> [Working data]:
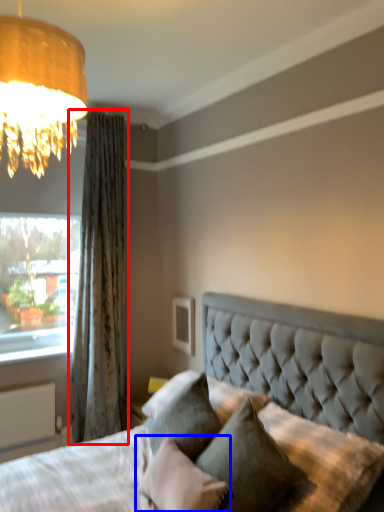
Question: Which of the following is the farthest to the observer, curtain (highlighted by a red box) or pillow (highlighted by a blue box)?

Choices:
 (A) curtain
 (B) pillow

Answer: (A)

> [Your objective]: Lay out the listing above as a Markdown table with the columns Row and Line, numbering each nonblank line and skipping the blank ones. Leave the picture out of the table.

> [Response for this exercise]:
| Row | Line |
|---|---|
| 1 | Question: Which of the following is the farthest to the observer, curtain (highlighted by a red box) or pillow (highlighted by a blue box)? |
| 2 | Choices: |
| 3 |  (A) curtain |
| 4 |  (B) pillow |
| 5 | Answer: (A) |